*Exercise aim:* The lines from the one containing "plant: (179, 235) -> (198, 198), moved" through the end of the entries are what to output; reproduce them exactly and add nothing.

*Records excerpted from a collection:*
--

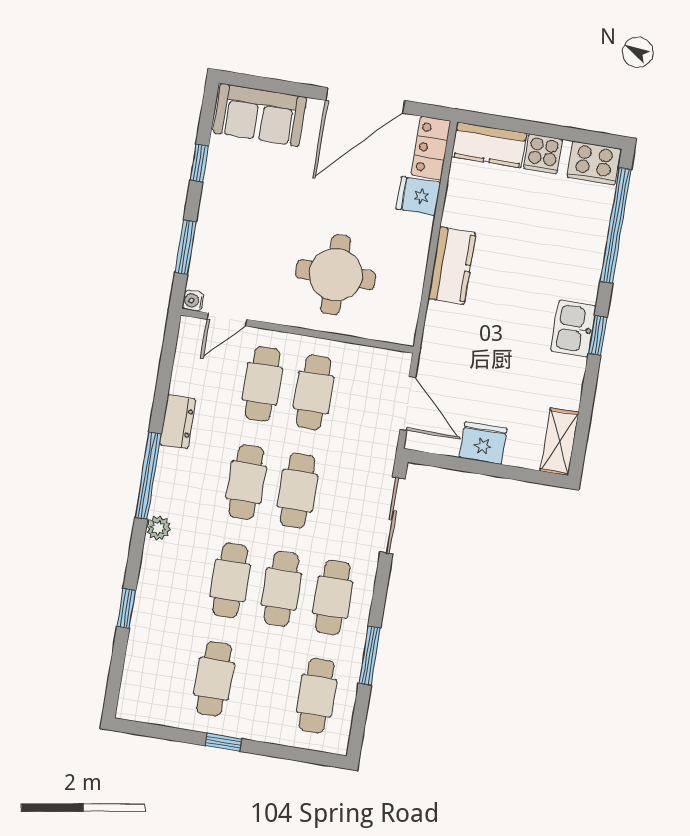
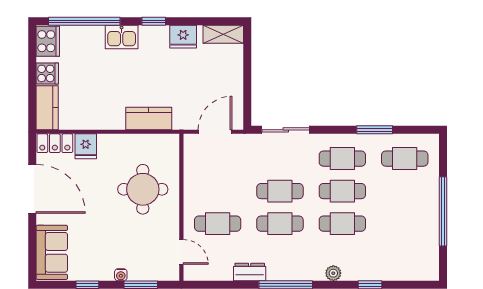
kitchen counter: (452, 266) -> (149, 118), moved
water cooler: (193, 301) -> (121, 275), moved
kitchen sink: (573, 329) -> (122, 37), moved
cafe table: (314, 392) -> (218, 191), removed
fridge: (483, 443) -> (183, 37), moved, turned -90
plant: (158, 528) -> (333, 273), moved
cafe table: (214, 679) -> (405, 224), removed
window: (223, 742) -> (443, 211), width x3.17

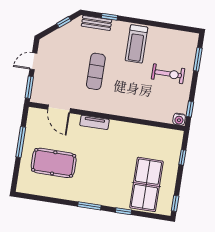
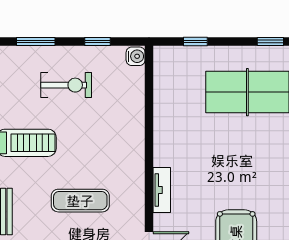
exercise bike: (168, 74) -> (66, 85), turned 90
window: (190, 109) -> (98, 42), moved

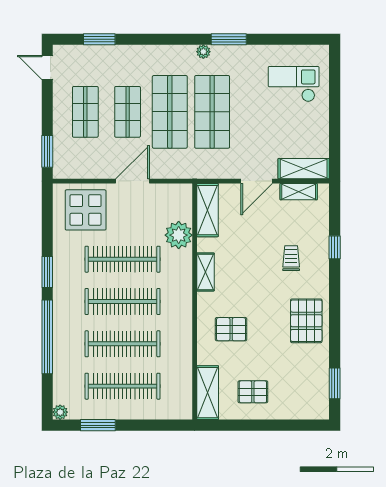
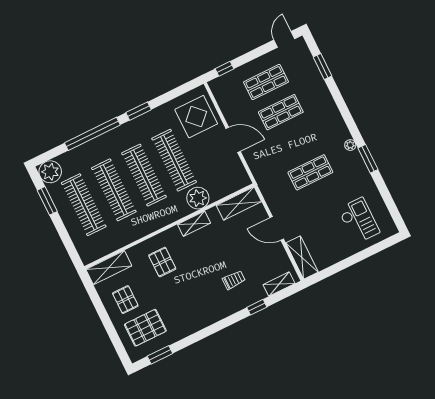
shop shelf: (170, 112) -> (296, 142), removed
shop shelf: (212, 112) -> (310, 172), width x0.70, depth x0.74
window: (47, 151) -> (224, 69), width x0.67
shelving: (299, 192) -> (279, 284), moved, turned 90
plant: (179, 235) -> (198, 198), moved
pallet: (306, 321) -> (145, 328), moved
plant: (60, 412) -> (50, 172), width x1.87, depth x1.87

--

*Problem solution:*
plant: (179, 235) -> (198, 198), moved
pallet: (306, 321) -> (145, 328), moved
plant: (60, 412) -> (50, 172), width x1.87, depth x1.87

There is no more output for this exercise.